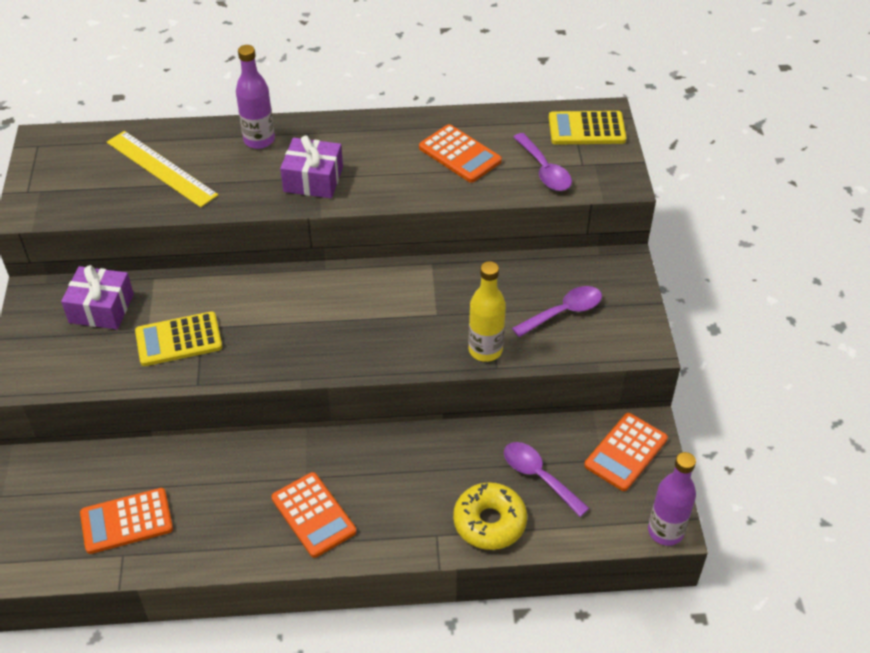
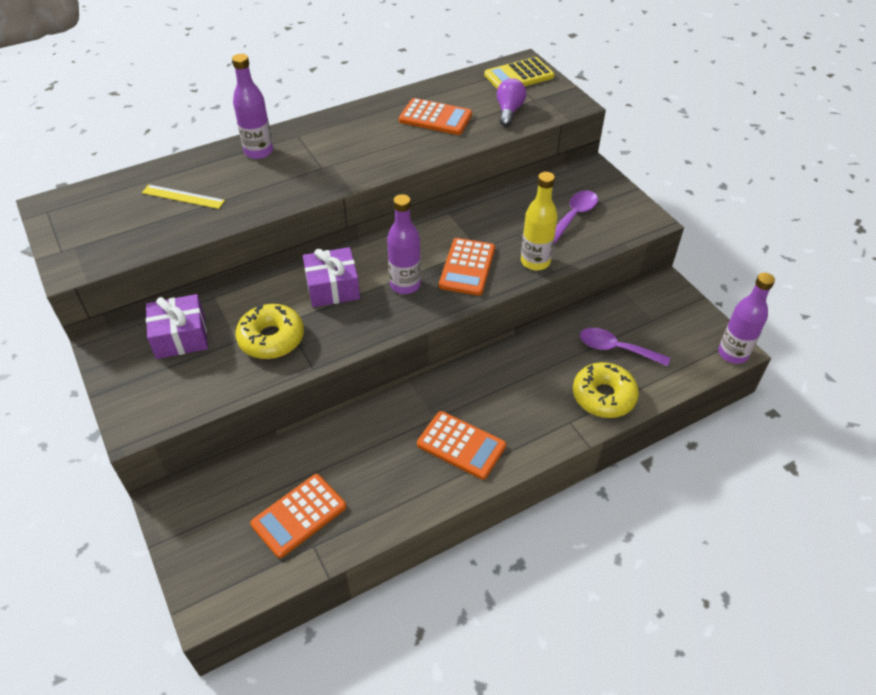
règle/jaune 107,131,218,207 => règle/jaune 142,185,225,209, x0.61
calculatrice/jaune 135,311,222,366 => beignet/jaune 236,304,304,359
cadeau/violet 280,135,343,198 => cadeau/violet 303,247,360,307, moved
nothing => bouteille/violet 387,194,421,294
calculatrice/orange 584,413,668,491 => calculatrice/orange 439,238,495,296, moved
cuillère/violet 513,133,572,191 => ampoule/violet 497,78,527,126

__Work request__: Could you print all the entries exactly as they stand, with the pictures left out?

__Your solution__:
règle/jaune 107,131,218,207 => règle/jaune 142,185,225,209, x0.61
calculatrice/jaune 135,311,222,366 => beignet/jaune 236,304,304,359
cadeau/violet 280,135,343,198 => cadeau/violet 303,247,360,307, moved
nothing => bouteille/violet 387,194,421,294
calculatrice/orange 584,413,668,491 => calculatrice/orange 439,238,495,296, moved
cuillère/violet 513,133,572,191 => ampoule/violet 497,78,527,126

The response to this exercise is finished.